> Given records:
....................

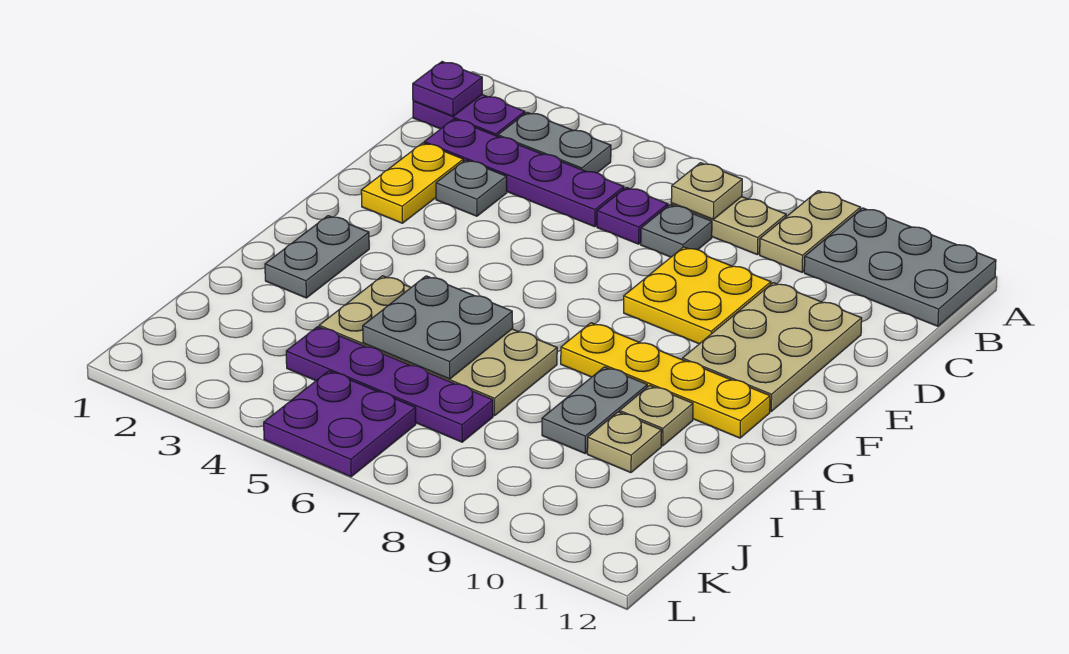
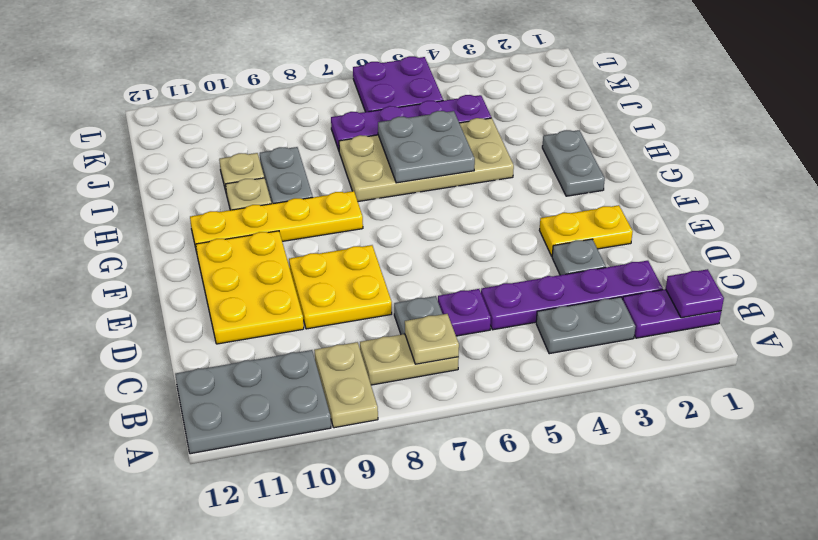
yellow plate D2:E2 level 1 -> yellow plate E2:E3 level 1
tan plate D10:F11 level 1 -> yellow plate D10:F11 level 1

....................

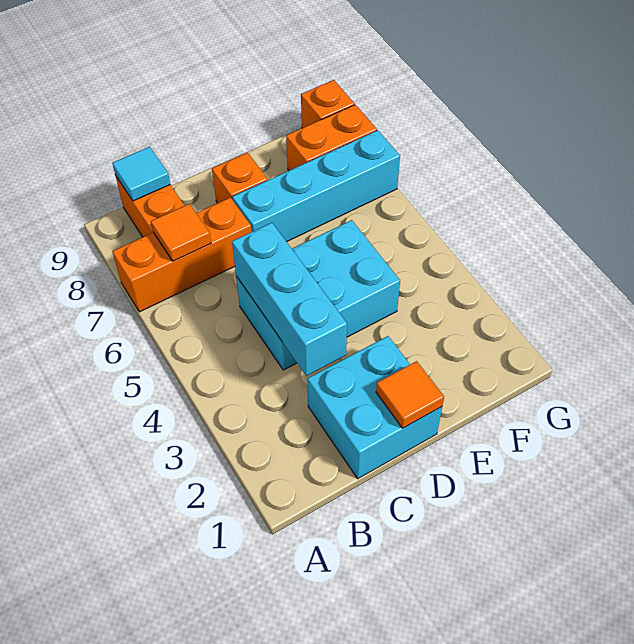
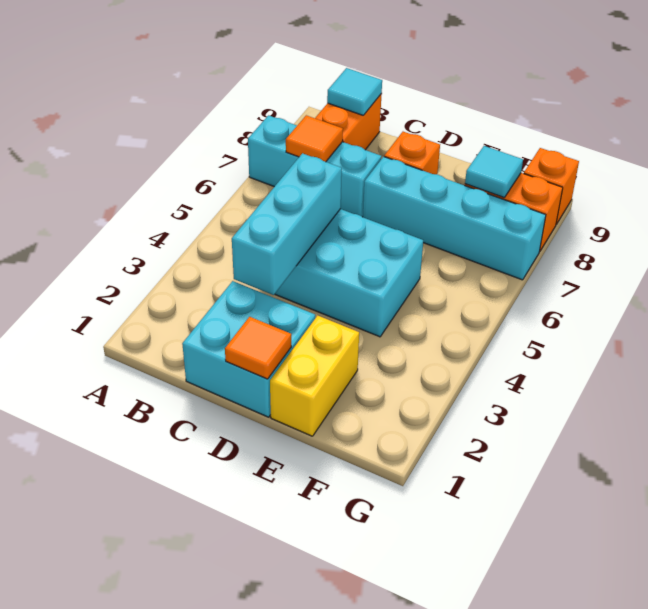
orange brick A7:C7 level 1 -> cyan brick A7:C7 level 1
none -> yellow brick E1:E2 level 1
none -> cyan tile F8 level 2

....................

> Assignment:
Beginning at the line with "orange brick A7:C7" and stopping after the line with "none -> cyan tile F8 level 2", please write out every line of the data above exactly and nothing else.

> Exercise response:
orange brick A7:C7 level 1 -> cyan brick A7:C7 level 1
none -> yellow brick E1:E2 level 1
none -> cyan tile F8 level 2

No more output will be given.